Task description:
Output only the lines below from the one containing "(365, 287) = (524, 87): blue" to the one containing "(690, 358) = (682, 249): turquoise", exactly as written, both ends kept.

Source records:
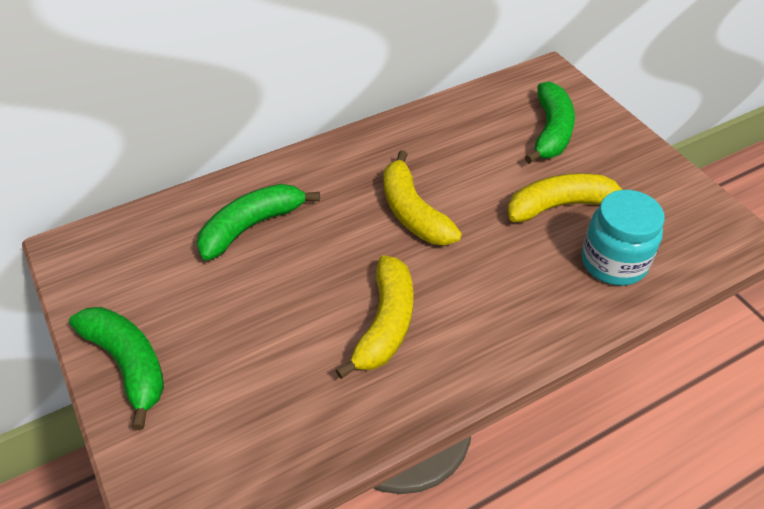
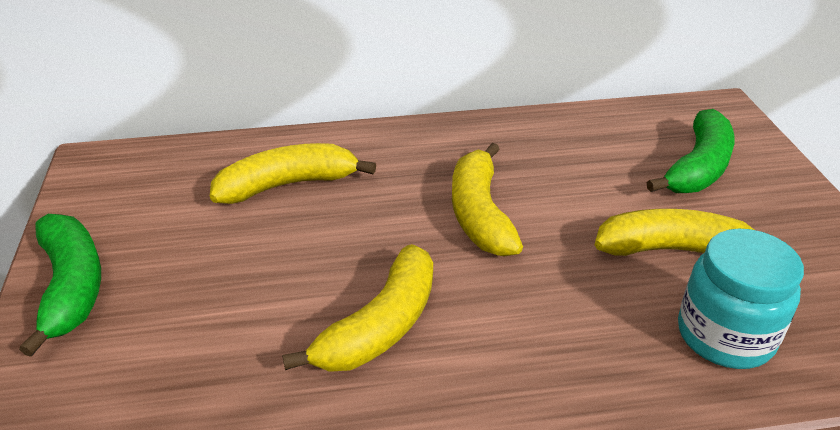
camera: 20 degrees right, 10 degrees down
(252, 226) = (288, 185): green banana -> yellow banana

* * *

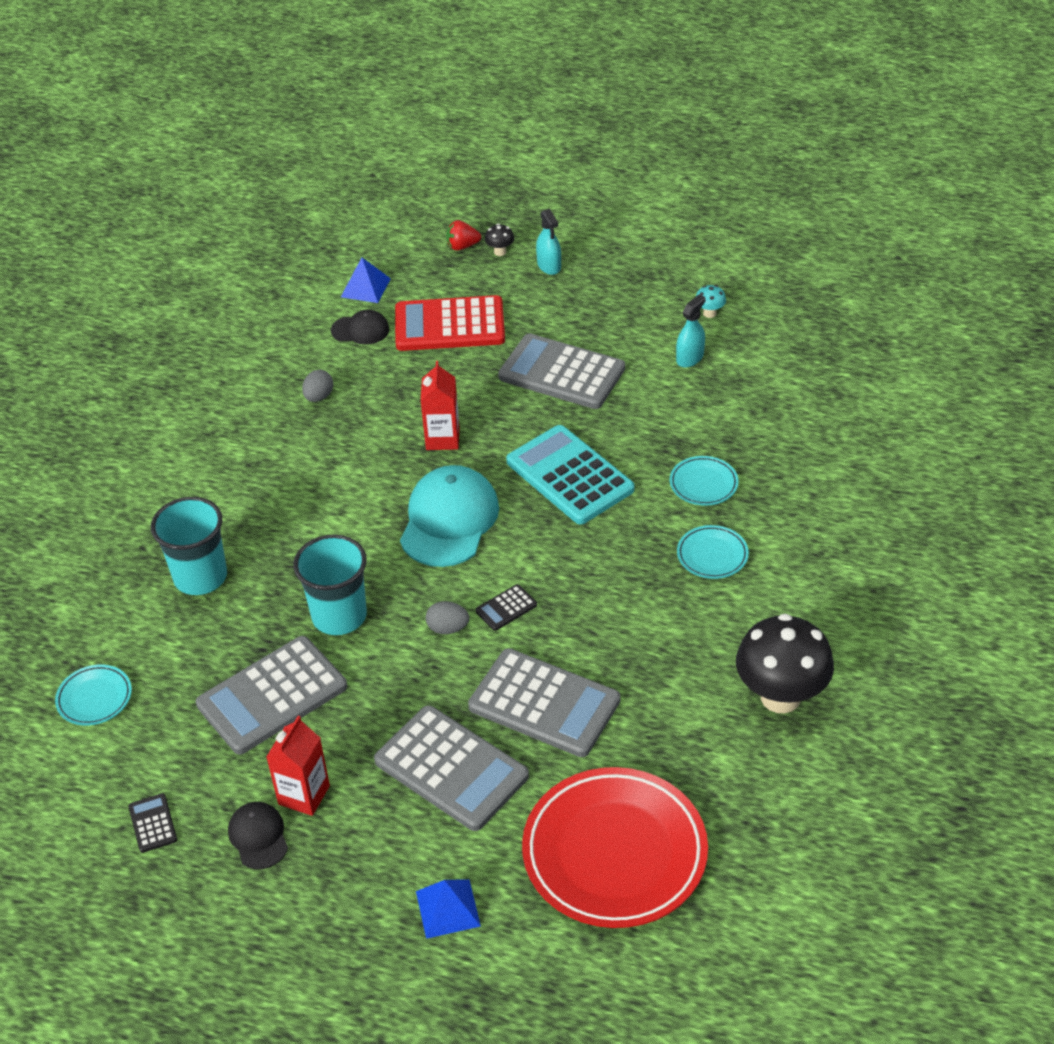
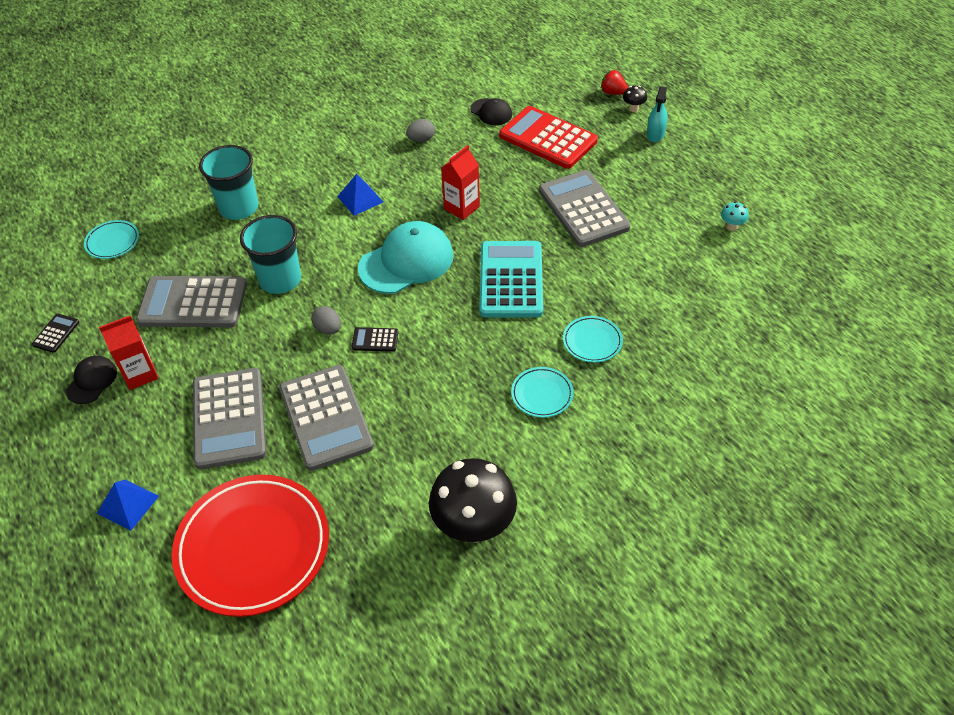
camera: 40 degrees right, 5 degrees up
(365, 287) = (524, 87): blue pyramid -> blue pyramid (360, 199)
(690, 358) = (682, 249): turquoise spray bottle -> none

The answer:
(365, 287) = (524, 87): blue pyramid -> blue pyramid (360, 199)
(690, 358) = (682, 249): turquoise spray bottle -> none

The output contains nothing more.